Entries supplied =
--

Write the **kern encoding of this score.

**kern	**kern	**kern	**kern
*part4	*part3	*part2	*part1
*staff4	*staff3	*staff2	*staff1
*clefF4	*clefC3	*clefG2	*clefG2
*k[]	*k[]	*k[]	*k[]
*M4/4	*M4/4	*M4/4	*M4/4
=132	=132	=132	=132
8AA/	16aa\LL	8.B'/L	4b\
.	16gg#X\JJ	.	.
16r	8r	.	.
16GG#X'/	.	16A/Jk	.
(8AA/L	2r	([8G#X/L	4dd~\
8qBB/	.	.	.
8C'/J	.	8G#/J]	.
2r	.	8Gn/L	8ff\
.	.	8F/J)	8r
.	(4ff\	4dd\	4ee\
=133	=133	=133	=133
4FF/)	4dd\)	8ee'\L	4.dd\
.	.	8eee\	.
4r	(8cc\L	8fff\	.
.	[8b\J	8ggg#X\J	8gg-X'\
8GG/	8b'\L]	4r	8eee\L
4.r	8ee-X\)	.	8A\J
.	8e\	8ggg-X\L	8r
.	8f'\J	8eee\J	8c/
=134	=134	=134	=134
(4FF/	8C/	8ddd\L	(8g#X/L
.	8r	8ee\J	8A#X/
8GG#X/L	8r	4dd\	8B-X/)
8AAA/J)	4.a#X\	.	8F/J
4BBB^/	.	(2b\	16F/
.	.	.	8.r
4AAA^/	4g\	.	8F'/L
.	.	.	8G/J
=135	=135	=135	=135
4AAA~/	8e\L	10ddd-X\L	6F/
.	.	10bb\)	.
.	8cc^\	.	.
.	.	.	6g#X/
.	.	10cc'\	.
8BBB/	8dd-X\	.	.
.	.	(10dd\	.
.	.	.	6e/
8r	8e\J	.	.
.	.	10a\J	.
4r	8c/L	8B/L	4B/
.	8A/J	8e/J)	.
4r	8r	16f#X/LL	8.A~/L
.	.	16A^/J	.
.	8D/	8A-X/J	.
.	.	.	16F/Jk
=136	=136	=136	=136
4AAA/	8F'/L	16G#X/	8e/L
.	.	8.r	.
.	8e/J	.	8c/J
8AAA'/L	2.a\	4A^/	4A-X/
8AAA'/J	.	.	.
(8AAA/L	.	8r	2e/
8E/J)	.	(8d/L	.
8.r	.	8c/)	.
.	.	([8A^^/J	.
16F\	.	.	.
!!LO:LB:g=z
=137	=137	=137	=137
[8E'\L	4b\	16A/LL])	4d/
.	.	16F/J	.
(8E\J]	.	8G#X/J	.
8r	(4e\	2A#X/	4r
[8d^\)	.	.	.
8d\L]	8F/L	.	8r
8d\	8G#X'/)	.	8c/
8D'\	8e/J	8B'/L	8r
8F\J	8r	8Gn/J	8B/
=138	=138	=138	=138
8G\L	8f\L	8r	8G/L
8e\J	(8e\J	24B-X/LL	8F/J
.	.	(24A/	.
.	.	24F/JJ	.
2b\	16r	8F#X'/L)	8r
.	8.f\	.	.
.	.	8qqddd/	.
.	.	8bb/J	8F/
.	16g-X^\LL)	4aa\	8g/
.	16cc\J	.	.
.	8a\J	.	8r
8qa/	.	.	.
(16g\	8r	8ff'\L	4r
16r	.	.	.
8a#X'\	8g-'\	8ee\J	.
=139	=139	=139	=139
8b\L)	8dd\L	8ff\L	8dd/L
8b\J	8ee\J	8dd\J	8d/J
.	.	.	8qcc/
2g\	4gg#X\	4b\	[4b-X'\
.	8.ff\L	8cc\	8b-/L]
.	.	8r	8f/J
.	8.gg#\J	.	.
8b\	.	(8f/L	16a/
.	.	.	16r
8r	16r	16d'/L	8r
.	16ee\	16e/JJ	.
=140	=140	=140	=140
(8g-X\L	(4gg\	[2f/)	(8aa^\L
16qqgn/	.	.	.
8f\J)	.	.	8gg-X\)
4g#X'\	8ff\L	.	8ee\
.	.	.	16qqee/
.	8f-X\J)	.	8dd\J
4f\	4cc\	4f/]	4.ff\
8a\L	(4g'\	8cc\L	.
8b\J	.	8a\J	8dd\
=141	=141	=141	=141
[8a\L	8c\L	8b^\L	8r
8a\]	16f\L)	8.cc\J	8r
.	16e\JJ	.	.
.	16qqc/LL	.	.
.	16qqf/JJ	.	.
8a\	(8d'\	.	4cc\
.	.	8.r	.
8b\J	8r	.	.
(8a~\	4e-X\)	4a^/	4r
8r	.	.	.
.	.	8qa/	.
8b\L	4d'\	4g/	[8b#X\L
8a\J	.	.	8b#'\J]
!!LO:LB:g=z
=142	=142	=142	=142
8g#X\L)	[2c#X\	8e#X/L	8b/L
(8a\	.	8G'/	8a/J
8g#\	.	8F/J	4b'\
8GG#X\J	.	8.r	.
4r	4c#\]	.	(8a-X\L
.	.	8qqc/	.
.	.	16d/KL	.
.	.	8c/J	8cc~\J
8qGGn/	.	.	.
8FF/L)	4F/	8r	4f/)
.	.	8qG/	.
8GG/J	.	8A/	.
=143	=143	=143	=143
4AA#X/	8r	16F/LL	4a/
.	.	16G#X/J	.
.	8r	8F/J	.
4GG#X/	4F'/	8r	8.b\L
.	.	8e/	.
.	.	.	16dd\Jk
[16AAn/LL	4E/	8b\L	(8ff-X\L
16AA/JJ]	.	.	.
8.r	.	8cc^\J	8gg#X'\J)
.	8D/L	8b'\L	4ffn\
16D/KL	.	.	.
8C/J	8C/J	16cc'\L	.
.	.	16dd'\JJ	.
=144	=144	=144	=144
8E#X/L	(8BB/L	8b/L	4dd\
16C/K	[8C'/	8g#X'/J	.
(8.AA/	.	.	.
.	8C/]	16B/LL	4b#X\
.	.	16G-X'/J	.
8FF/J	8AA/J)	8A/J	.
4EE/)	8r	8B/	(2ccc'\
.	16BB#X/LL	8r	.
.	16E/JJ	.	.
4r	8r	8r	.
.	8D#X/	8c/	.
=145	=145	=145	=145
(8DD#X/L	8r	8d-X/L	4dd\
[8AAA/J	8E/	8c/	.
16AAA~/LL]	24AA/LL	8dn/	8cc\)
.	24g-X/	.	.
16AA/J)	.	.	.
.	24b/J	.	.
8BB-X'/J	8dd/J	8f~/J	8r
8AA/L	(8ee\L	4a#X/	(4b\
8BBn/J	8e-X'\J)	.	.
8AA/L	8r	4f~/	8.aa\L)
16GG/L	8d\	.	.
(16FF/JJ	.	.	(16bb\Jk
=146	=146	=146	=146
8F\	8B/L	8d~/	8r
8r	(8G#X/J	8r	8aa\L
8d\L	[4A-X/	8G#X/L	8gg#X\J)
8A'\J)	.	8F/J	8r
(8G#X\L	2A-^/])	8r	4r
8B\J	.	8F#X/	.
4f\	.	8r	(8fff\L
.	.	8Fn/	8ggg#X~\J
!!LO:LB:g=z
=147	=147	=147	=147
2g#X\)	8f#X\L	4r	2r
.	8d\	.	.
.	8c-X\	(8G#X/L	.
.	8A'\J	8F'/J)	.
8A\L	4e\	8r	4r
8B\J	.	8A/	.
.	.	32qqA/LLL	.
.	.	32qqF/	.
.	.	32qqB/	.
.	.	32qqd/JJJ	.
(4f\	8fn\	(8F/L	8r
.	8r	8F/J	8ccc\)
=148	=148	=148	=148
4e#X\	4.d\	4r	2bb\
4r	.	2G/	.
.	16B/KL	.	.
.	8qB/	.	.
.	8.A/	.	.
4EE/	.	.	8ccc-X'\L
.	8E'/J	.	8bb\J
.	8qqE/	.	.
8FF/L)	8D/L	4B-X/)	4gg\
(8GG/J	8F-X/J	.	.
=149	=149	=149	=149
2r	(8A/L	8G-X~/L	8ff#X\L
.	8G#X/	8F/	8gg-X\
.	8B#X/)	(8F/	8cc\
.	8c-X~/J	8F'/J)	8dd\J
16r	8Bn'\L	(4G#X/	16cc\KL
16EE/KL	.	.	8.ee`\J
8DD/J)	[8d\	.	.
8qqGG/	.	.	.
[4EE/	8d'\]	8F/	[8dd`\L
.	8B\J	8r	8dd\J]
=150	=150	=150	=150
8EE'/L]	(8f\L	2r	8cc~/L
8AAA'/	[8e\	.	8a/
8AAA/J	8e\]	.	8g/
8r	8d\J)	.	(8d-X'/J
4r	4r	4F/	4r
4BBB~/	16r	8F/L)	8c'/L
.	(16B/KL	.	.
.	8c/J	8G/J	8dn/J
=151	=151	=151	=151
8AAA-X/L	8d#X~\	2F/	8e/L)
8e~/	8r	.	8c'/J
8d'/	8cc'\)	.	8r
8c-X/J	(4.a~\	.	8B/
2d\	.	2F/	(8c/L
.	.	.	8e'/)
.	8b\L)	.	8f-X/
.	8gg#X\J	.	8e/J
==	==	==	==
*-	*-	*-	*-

--

Work required =
Please pull out each line above that contains the string "kern". Case counts.

Output below =
Write the **kern encoding of this score.
**kern	**kern	**kern	**kern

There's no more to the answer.